*** Block opens ***

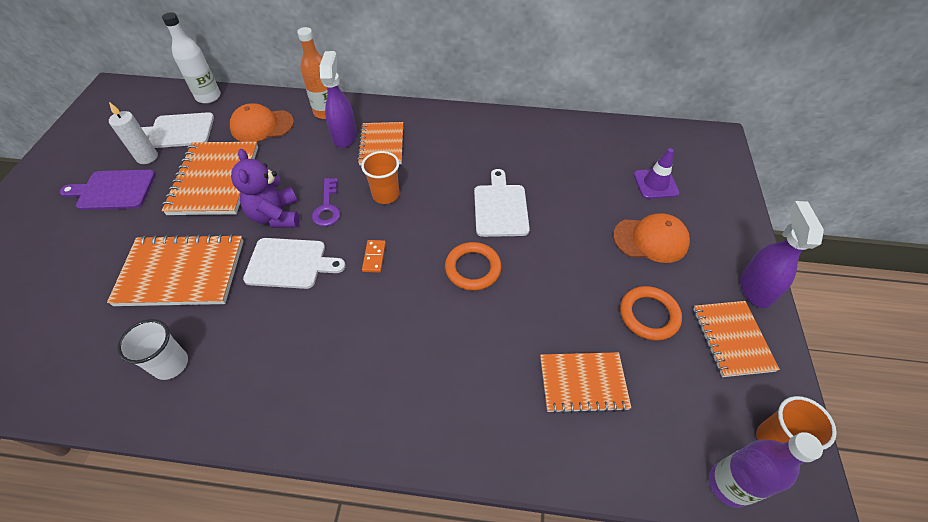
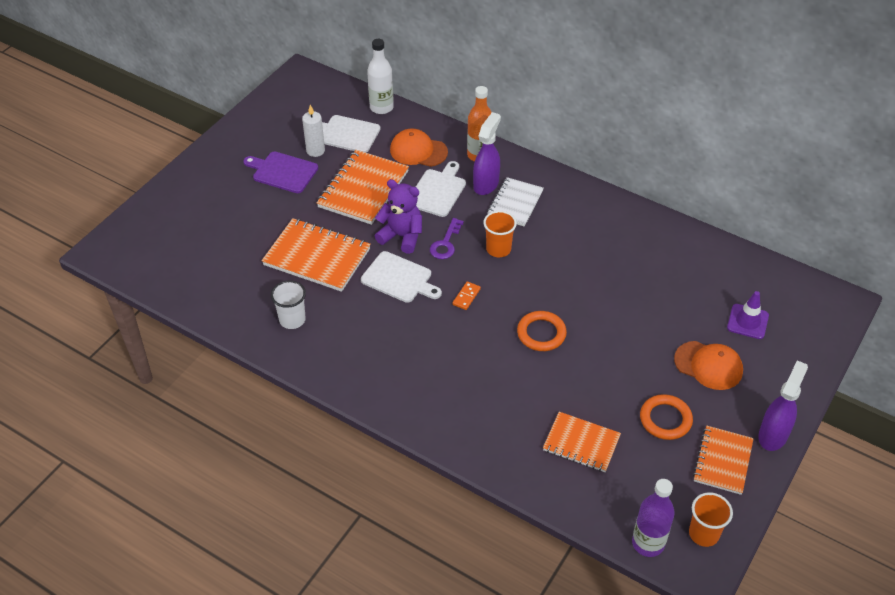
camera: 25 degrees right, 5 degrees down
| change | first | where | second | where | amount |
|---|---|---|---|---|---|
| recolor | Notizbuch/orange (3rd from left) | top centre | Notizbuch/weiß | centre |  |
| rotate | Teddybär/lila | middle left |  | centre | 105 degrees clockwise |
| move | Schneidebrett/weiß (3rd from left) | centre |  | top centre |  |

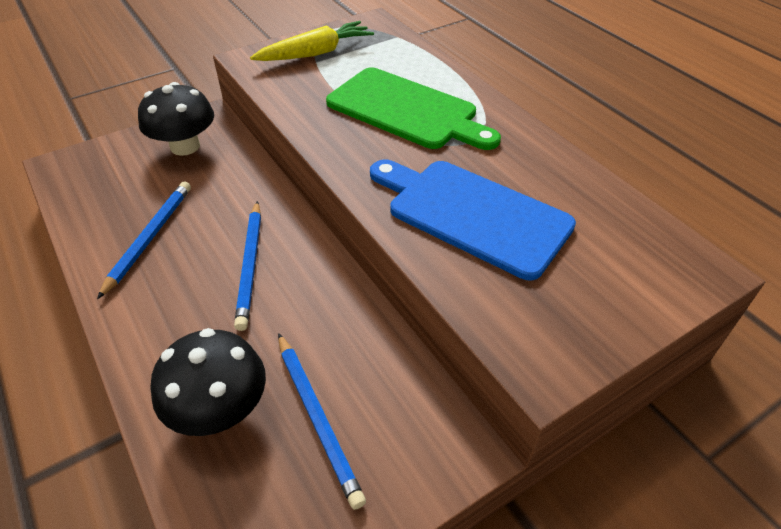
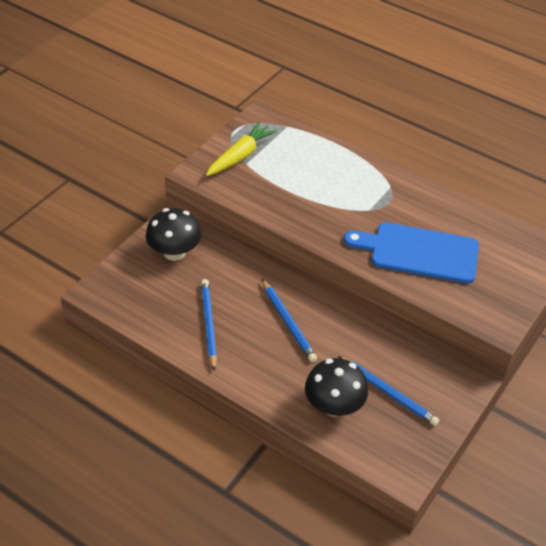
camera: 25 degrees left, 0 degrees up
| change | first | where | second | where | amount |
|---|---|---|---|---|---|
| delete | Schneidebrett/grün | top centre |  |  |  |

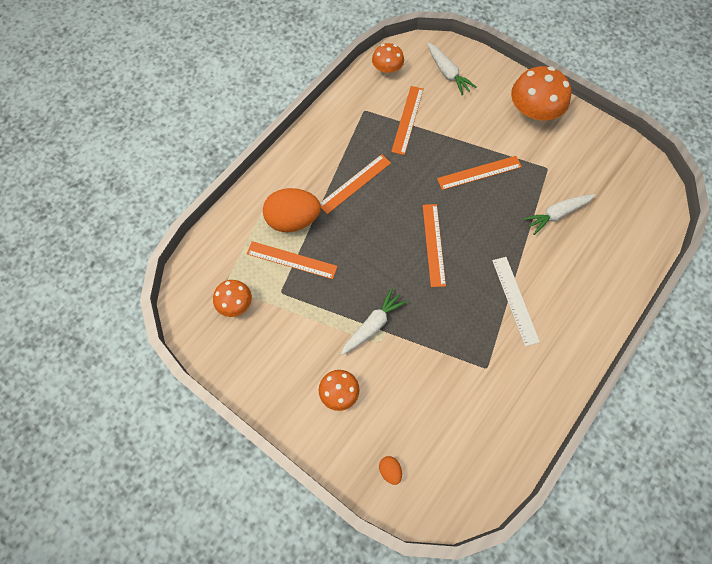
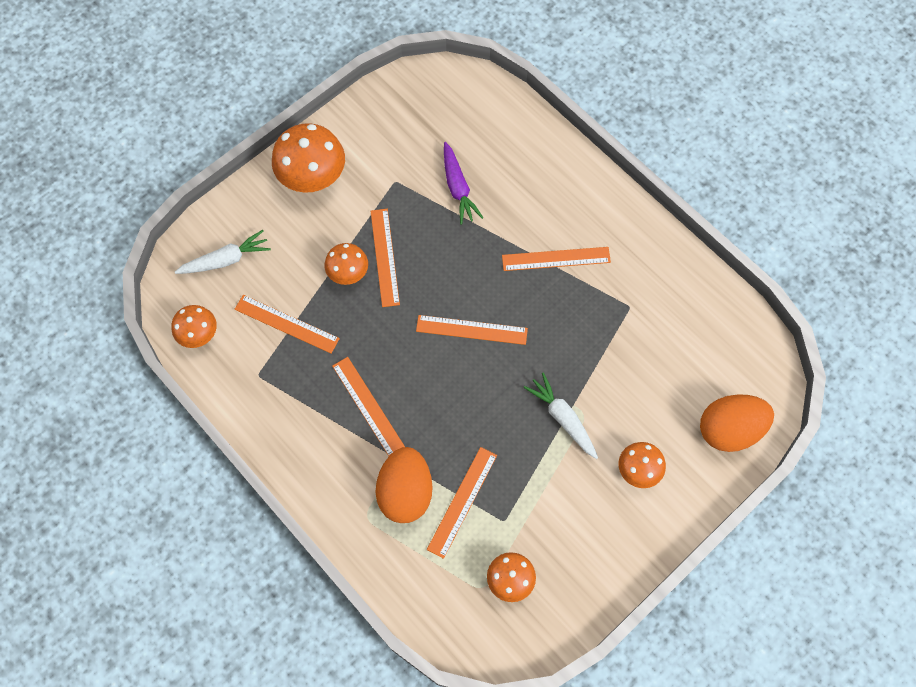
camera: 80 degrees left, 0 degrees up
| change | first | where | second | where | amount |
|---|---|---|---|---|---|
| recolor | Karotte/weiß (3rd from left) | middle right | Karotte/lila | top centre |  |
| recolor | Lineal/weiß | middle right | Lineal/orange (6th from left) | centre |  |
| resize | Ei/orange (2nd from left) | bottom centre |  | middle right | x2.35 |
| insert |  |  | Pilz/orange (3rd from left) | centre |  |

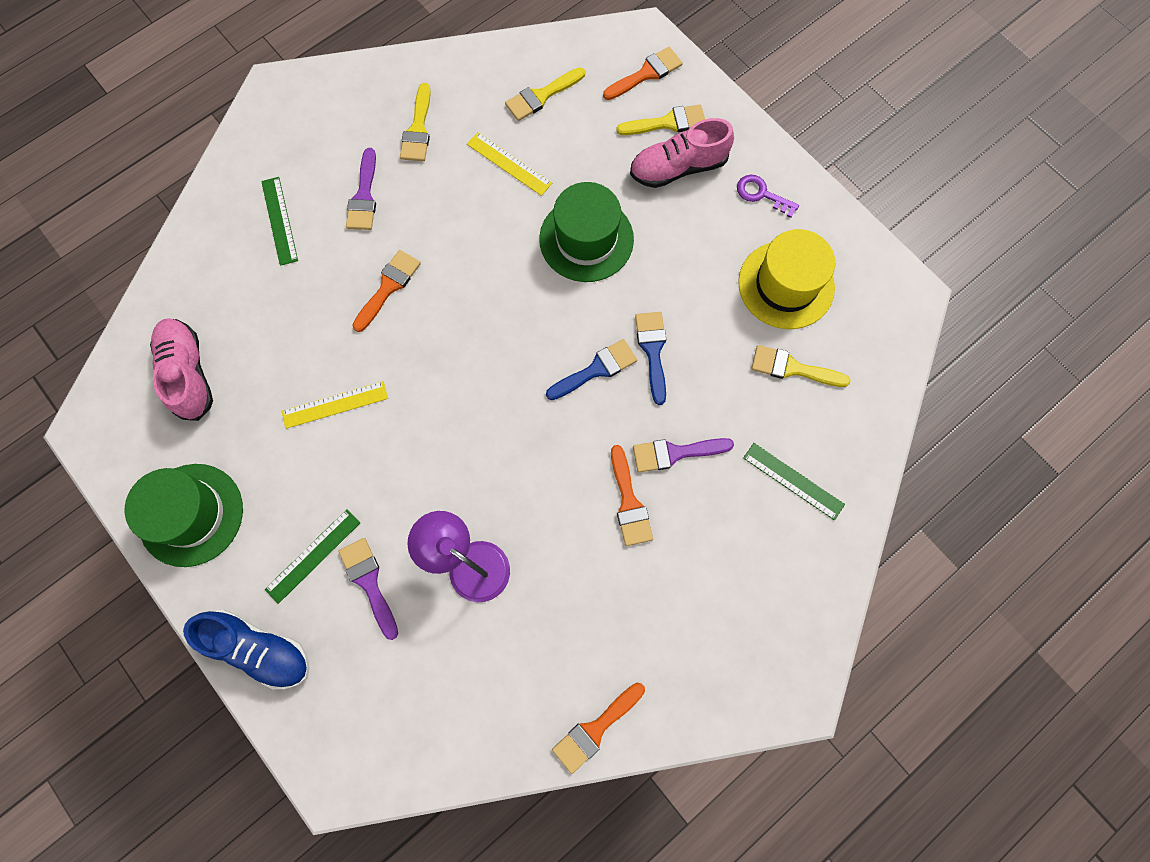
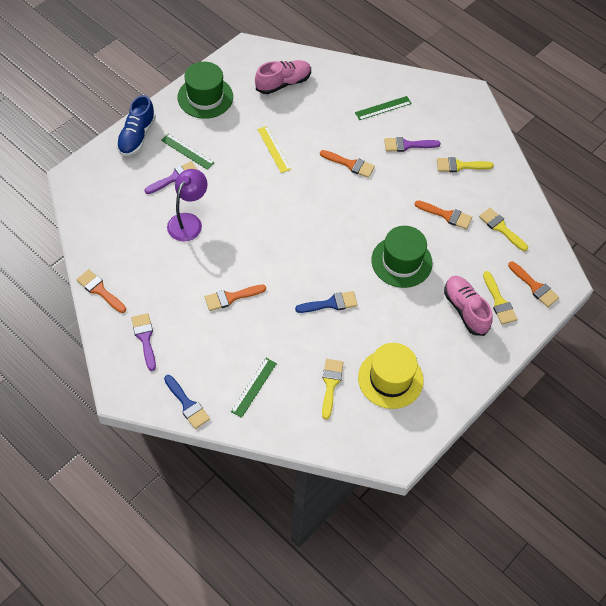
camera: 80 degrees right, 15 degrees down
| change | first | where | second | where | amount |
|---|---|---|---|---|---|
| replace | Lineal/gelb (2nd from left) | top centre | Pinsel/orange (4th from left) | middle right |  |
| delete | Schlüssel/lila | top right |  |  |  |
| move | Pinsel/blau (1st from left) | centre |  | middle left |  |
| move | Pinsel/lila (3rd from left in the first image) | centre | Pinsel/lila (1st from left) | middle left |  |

*** Block closes ***

# Required work:
Reproduce the preceding material exactly, skipping pictures.

# Task response:
camera: 25 degrees right, 5 degrees down
| change | first | where | second | where | amount |
|---|---|---|---|---|---|
| recolor | Notizbuch/orange (3rd from left) | top centre | Notizbuch/weiß | centre |  |
| rotate | Teddybär/lila | middle left |  | centre | 105 degrees clockwise |
| move | Schneidebrett/weiß (3rd from left) | centre |  | top centre |  |

camera: 25 degrees left, 0 degrees up
| change | first | where | second | where | amount |
|---|---|---|---|---|---|
| delete | Schneidebrett/grün | top centre |  |  |  |

camera: 80 degrees left, 0 degrees up
| change | first | where | second | where | amount |
|---|---|---|---|---|---|
| recolor | Karotte/weiß (3rd from left) | middle right | Karotte/lila | top centre |  |
| recolor | Lineal/weiß | middle right | Lineal/orange (6th from left) | centre |  |
| resize | Ei/orange (2nd from left) | bottom centre |  | middle right | x2.35 |
| insert |  |  | Pilz/orange (3rd from left) | centre |  |

camera: 80 degrees right, 15 degrees down
| change | first | where | second | where | amount |
|---|---|---|---|---|---|
| replace | Lineal/gelb (2nd from left) | top centre | Pinsel/orange (4th from left) | middle right |  |
| delete | Schlüssel/lila | top right |  |  |  |
| move | Pinsel/blau (1st from left) | centre |  | middle left |  |
| move | Pinsel/lila (3rd from left in the first image) | centre | Pinsel/lila (1st from left) | middle left |  |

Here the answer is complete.